Work request. When you reach the line in the listing below that contains "green fish: 0 -> 1", begin returning lines exactly as written, and stop after the line that contains "pink flashlight: 1 -> 0". Return no other lines.

Records provided.
##########

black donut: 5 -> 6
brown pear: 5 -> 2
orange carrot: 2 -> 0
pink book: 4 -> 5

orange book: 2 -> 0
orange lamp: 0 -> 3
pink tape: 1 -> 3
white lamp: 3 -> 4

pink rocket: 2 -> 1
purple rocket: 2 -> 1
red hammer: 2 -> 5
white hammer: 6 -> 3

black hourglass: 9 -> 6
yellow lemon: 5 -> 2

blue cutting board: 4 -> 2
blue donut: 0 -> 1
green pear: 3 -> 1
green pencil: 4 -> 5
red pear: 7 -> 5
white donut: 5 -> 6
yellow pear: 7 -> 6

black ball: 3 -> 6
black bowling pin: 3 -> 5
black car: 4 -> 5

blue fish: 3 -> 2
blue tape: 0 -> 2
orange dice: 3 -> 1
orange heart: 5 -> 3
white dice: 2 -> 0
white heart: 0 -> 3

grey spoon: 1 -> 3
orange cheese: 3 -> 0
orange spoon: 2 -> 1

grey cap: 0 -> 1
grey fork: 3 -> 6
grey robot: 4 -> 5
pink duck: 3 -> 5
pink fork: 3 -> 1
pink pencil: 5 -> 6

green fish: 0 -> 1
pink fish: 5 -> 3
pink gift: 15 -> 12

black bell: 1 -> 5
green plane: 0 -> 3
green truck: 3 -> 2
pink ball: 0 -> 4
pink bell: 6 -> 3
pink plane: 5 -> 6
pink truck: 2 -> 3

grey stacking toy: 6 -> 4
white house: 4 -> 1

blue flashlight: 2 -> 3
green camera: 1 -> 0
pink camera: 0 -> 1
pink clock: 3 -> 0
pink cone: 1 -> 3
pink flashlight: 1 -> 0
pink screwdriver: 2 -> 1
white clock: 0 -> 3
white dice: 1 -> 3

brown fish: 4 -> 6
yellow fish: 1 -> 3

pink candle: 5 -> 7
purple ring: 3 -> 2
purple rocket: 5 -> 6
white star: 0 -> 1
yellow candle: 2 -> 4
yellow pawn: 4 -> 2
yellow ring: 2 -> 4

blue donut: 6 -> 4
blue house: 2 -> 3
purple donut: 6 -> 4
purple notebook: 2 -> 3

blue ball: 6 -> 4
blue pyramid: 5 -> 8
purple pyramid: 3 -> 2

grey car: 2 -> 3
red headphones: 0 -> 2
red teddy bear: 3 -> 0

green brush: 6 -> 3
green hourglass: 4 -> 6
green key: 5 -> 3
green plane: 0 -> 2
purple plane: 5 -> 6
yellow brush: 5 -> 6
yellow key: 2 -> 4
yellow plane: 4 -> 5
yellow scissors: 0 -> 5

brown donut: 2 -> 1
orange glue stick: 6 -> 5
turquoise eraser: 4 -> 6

##########

Exercise solution.
green fish: 0 -> 1
pink fish: 5 -> 3
pink gift: 15 -> 12

black bell: 1 -> 5
green plane: 0 -> 3
green truck: 3 -> 2
pink ball: 0 -> 4
pink bell: 6 -> 3
pink plane: 5 -> 6
pink truck: 2 -> 3

grey stacking toy: 6 -> 4
white house: 4 -> 1

blue flashlight: 2 -> 3
green camera: 1 -> 0
pink camera: 0 -> 1
pink clock: 3 -> 0
pink cone: 1 -> 3
pink flashlight: 1 -> 0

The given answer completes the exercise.